| What the task asks |
Exactly as written, repeat all of the records below.

(Stored items)
•••

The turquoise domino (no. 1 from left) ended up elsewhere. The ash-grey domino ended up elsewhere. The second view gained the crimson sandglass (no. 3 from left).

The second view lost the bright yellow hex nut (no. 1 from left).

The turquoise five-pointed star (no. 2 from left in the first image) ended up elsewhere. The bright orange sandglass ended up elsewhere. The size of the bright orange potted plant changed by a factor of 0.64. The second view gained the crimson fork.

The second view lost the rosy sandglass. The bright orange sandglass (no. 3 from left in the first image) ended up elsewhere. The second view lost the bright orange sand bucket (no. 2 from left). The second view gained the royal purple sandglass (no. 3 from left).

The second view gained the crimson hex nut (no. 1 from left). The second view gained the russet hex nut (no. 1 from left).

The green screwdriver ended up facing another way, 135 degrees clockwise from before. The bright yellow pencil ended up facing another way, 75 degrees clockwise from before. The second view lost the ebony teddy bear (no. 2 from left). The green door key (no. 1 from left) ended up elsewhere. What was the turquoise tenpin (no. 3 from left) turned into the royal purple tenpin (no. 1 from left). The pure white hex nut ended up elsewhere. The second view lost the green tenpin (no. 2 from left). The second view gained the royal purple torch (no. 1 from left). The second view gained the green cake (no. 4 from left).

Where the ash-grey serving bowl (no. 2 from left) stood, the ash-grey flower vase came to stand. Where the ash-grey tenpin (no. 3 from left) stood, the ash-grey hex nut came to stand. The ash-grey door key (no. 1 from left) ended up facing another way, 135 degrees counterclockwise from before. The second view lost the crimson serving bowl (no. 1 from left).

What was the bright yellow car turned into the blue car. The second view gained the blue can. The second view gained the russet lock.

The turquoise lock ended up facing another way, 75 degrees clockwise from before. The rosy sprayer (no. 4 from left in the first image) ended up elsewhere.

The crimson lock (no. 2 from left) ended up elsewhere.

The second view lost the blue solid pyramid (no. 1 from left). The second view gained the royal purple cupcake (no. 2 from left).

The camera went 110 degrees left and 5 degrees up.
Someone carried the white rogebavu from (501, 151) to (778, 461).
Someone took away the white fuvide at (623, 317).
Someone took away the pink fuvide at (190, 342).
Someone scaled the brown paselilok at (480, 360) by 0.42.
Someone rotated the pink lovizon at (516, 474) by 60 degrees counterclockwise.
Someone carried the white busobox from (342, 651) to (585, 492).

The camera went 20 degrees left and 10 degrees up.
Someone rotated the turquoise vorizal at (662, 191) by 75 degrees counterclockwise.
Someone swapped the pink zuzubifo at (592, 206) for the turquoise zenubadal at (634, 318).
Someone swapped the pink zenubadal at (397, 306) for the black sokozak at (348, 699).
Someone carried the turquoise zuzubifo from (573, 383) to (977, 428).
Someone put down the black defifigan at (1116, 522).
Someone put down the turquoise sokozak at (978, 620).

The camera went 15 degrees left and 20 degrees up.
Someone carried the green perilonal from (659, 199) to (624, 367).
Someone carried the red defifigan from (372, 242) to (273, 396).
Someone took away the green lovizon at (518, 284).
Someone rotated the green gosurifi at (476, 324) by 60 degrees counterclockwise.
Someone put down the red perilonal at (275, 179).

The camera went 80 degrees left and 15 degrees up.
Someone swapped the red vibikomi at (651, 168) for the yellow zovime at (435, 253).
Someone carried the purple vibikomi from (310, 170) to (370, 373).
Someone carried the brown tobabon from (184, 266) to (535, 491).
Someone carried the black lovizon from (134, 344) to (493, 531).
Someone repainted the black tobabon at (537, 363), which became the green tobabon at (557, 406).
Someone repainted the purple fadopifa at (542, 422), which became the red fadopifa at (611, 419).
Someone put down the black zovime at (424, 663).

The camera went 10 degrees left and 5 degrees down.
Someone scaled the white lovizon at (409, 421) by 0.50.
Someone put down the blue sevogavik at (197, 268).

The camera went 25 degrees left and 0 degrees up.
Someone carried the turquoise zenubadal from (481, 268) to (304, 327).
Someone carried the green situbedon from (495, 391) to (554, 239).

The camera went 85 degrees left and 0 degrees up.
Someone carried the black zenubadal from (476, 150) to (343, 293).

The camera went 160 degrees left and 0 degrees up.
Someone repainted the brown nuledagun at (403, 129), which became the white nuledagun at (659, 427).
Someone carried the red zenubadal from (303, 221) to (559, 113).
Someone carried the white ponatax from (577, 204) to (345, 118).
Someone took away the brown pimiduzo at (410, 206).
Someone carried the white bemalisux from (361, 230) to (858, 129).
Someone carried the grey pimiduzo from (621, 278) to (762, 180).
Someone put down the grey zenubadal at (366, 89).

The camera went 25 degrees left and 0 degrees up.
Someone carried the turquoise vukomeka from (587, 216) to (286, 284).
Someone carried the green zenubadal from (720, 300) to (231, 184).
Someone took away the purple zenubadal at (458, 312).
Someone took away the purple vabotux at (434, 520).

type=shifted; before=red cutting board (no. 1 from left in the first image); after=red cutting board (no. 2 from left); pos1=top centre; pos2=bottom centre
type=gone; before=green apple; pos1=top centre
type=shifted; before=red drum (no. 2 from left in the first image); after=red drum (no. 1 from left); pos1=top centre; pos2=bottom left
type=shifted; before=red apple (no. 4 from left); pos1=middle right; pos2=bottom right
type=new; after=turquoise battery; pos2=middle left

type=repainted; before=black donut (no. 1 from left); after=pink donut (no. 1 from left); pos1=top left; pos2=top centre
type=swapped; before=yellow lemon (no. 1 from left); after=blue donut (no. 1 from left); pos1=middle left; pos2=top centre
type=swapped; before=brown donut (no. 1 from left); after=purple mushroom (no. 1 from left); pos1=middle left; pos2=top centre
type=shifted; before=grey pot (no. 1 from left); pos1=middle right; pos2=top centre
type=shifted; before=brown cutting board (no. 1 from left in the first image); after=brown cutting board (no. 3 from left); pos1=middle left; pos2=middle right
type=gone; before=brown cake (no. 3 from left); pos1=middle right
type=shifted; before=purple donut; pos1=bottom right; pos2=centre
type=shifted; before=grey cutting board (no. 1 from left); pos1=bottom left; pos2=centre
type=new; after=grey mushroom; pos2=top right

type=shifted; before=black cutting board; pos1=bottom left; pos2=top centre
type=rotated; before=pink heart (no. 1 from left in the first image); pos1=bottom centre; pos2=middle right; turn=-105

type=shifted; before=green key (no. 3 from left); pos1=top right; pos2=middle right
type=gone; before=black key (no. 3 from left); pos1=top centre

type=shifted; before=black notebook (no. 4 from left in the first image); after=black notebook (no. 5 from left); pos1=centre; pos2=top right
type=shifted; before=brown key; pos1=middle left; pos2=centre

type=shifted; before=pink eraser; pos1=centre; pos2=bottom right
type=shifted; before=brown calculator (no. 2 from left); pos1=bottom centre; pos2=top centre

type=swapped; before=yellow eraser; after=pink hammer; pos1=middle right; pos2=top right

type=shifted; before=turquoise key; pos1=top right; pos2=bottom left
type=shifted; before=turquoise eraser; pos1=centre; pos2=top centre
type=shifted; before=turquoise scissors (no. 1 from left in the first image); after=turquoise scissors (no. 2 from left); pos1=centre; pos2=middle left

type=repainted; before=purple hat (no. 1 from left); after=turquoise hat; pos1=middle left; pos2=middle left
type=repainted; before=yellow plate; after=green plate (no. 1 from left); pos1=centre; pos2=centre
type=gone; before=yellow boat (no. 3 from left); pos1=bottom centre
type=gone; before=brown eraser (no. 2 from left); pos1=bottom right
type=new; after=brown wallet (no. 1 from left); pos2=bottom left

•••

| Solution to the problem |
The turquoise domino (no. 1 from left) ended up elsewhere. The ash-grey domino ended up elsewhere. The second view gained the crimson sandglass (no. 3 from left).

The second view lost the bright yellow hex nut (no. 1 from left).

The turquoise five-pointed star (no. 2 from left in the first image) ended up elsewhere. The bright orange sandglass ended up elsewhere. The size of the bright orange potted plant changed by a factor of 0.64. The second view gained the crimson fork.

The second view lost the rosy sandglass. The bright orange sandglass (no. 3 from left in the first image) ended up elsewhere. The second view lost the bright orange sand bucket (no. 2 from left). The second view gained the royal purple sandglass (no. 3 from left).

The second view gained the crimson hex nut (no. 1 from left). The second view gained the russet hex nut (no. 1 from left).

The green screwdriver ended up facing another way, 135 degrees clockwise from before. The bright yellow pencil ended up facing another way, 75 degrees clockwise from before. The second view lost the ebony teddy bear (no. 2 from left). The green door key (no. 1 from left) ended up elsewhere. What was the turquoise tenpin (no. 3 from left) turned into the royal purple tenpin (no. 1 from left). The pure white hex nut ended up elsewhere. The second view lost the green tenpin (no. 2 from left). The second view gained the royal purple torch (no. 1 from left). The second view gained the green cake (no. 4 from left).

Where the ash-grey serving bowl (no. 2 from left) stood, the ash-grey flower vase came to stand. Where the ash-grey tenpin (no. 3 from left) stood, the ash-grey hex nut came to stand. The ash-grey door key (no. 1 from left) ended up facing another way, 135 degrees counterclockwise from before. The second view lost the crimson serving bowl (no. 1 from left).

What was the bright yellow car turned into the blue car. The second view gained the blue can. The second view gained the russet lock.

The turquoise lock ended up facing another way, 75 degrees clockwise from before. The rosy sprayer (no. 4 from left in the first image) ended up elsewhere.

The crimson lock (no. 2 from left) ended up elsewhere.

The second view lost the blue solid pyramid (no. 1 from left). The second view gained the royal purple cupcake (no. 2 from left).

The camera went 110 degrees left and 5 degrees up.
Someone carried the white rogebavu from (501, 151) to (778, 461).
Someone took away the white fuvide at (623, 317).
Someone took away the pink fuvide at (190, 342).
Someone scaled the brown paselilok at (480, 360) by 0.42.
Someone rotated the pink lovizon at (516, 474) by 60 degrees counterclockwise.
Someone carried the white busobox from (342, 651) to (585, 492).

The camera went 20 degrees left and 10 degrees up.
Someone rotated the turquoise vorizal at (662, 191) by 75 degrees counterclockwise.
Someone swapped the pink zuzubifo at (592, 206) for the turquoise zenubadal at (634, 318).
Someone swapped the pink zenubadal at (397, 306) for the black sokozak at (348, 699).
Someone carried the turquoise zuzubifo from (573, 383) to (977, 428).
Someone put down the black defifigan at (1116, 522).
Someone put down the turquoise sokozak at (978, 620).

The camera went 15 degrees left and 20 degrees up.
Someone carried the green perilonal from (659, 199) to (624, 367).
Someone carried the red defifigan from (372, 242) to (273, 396).
Someone took away the green lovizon at (518, 284).
Someone rotated the green gosurifi at (476, 324) by 60 degrees counterclockwise.
Someone put down the red perilonal at (275, 179).

The camera went 80 degrees left and 15 degrees up.
Someone swapped the red vibikomi at (651, 168) for the yellow zovime at (435, 253).
Someone carried the purple vibikomi from (310, 170) to (370, 373).
Someone carried the brown tobabon from (184, 266) to (535, 491).
Someone carried the black lovizon from (134, 344) to (493, 531).
Someone repainted the black tobabon at (537, 363), which became the green tobabon at (557, 406).
Someone repainted the purple fadopifa at (542, 422), which became the red fadopifa at (611, 419).
Someone put down the black zovime at (424, 663).

The camera went 10 degrees left and 5 degrees down.
Someone scaled the white lovizon at (409, 421) by 0.50.
Someone put down the blue sevogavik at (197, 268).

The camera went 25 degrees left and 0 degrees up.
Someone carried the turquoise zenubadal from (481, 268) to (304, 327).
Someone carried the green situbedon from (495, 391) to (554, 239).

The camera went 85 degrees left and 0 degrees up.
Someone carried the black zenubadal from (476, 150) to (343, 293).

The camera went 160 degrees left and 0 degrees up.
Someone repainted the brown nuledagun at (403, 129), which became the white nuledagun at (659, 427).
Someone carried the red zenubadal from (303, 221) to (559, 113).
Someone carried the white ponatax from (577, 204) to (345, 118).
Someone took away the brown pimiduzo at (410, 206).
Someone carried the white bemalisux from (361, 230) to (858, 129).
Someone carried the grey pimiduzo from (621, 278) to (762, 180).
Someone put down the grey zenubadal at (366, 89).

The camera went 25 degrees left and 0 degrees up.
Someone carried the turquoise vukomeka from (587, 216) to (286, 284).
Someone carried the green zenubadal from (720, 300) to (231, 184).
Someone took away the purple zenubadal at (458, 312).
Someone took away the purple vabotux at (434, 520).

type=shifted; before=red cutting board (no. 1 from left in the first image); after=red cutting board (no. 2 from left); pos1=top centre; pos2=bottom centre
type=gone; before=green apple; pos1=top centre
type=shifted; before=red drum (no. 2 from left in the first image); after=red drum (no. 1 from left); pos1=top centre; pos2=bottom left
type=shifted; before=red apple (no. 4 from left); pos1=middle right; pos2=bottom right
type=new; after=turquoise battery; pos2=middle left

type=repainted; before=black donut (no. 1 from left); after=pink donut (no. 1 from left); pos1=top left; pos2=top centre
type=swapped; before=yellow lemon (no. 1 from left); after=blue donut (no. 1 from left); pos1=middle left; pos2=top centre
type=swapped; before=brown donut (no. 1 from left); after=purple mushroom (no. 1 from left); pos1=middle left; pos2=top centre
type=shifted; before=grey pot (no. 1 from left); pos1=middle right; pos2=top centre
type=shifted; before=brown cutting board (no. 1 from left in the first image); after=brown cutting board (no. 3 from left); pos1=middle left; pos2=middle right
type=gone; before=brown cake (no. 3 from left); pos1=middle right
type=shifted; before=purple donut; pos1=bottom right; pos2=centre
type=shifted; before=grey cutting board (no. 1 from left); pos1=bottom left; pos2=centre
type=new; after=grey mushroom; pos2=top right

type=shifted; before=black cutting board; pos1=bottom left; pos2=top centre
type=rotated; before=pink heart (no. 1 from left in the first image); pos1=bottom centre; pos2=middle right; turn=-105

type=shifted; before=green key (no. 3 from left); pos1=top right; pos2=middle right
type=gone; before=black key (no. 3 from left); pos1=top centre

type=shifted; before=black notebook (no. 4 from left in the first image); after=black notebook (no. 5 from left); pos1=centre; pos2=top right
type=shifted; before=brown key; pos1=middle left; pos2=centre

type=shifted; before=pink eraser; pos1=centre; pos2=bottom right
type=shifted; before=brown calculator (no. 2 from left); pos1=bottom centre; pos2=top centre

type=swapped; before=yellow eraser; after=pink hammer; pos1=middle right; pos2=top right

type=shifted; before=turquoise key; pos1=top right; pos2=bottom left
type=shifted; before=turquoise eraser; pos1=centre; pos2=top centre
type=shifted; before=turquoise scissors (no. 1 from left in the first image); after=turquoise scissors (no. 2 from left); pos1=centre; pos2=middle left

type=repainted; before=purple hat (no. 1 from left); after=turquoise hat; pos1=middle left; pos2=middle left
type=repainted; before=yellow plate; after=green plate (no. 1 from left); pos1=centre; pos2=centre
type=gone; before=yellow boat (no. 3 from left); pos1=bottom centre
type=gone; before=brown eraser (no. 2 from left); pos1=bottom right
type=new; after=brown wallet (no. 1 from left); pos2=bottom left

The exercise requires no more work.